Start of RECORDS SUPPLIED

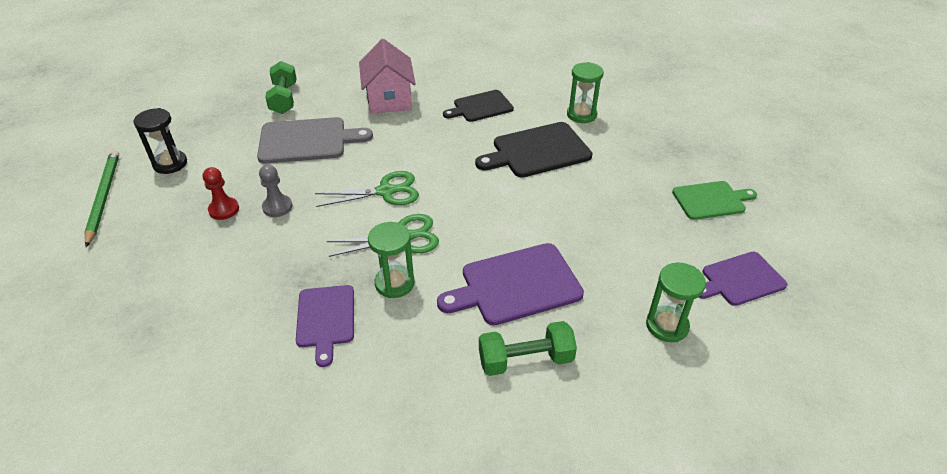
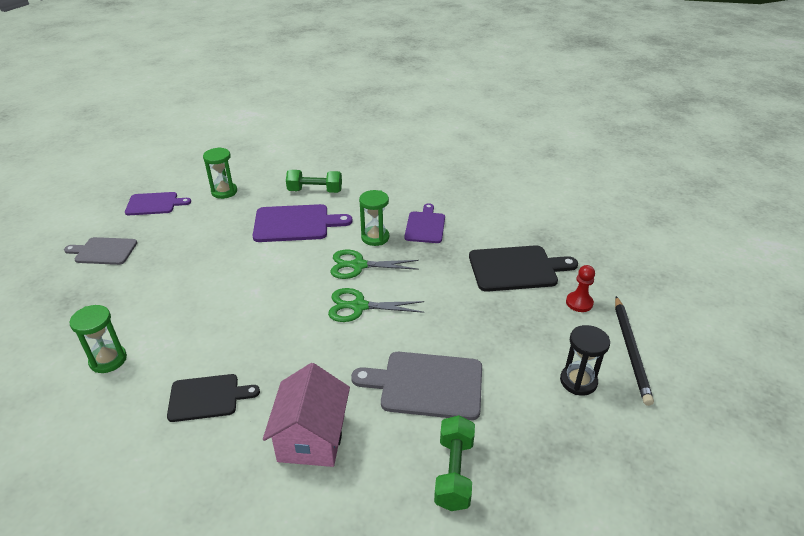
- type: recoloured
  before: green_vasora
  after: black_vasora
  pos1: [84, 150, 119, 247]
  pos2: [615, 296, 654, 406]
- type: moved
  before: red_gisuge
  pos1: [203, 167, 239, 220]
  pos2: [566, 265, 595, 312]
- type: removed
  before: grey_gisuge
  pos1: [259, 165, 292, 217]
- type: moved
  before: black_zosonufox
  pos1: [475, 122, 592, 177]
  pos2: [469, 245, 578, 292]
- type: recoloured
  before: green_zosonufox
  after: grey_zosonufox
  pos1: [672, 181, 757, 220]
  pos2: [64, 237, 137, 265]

End of RECORDS SUPPLIED

* _WHAT THE TASK REQUIRES_:
Repeat the data above word for word, without pictures.

* _FINISHED EXERCISE_:
- type: recoloured
  before: green_vasora
  after: black_vasora
  pos1: [84, 150, 119, 247]
  pos2: [615, 296, 654, 406]
- type: moved
  before: red_gisuge
  pos1: [203, 167, 239, 220]
  pos2: [566, 265, 595, 312]
- type: removed
  before: grey_gisuge
  pos1: [259, 165, 292, 217]
- type: moved
  before: black_zosonufox
  pos1: [475, 122, 592, 177]
  pos2: [469, 245, 578, 292]
- type: recoloured
  before: green_zosonufox
  after: grey_zosonufox
  pos1: [672, 181, 757, 220]
  pos2: [64, 237, 137, 265]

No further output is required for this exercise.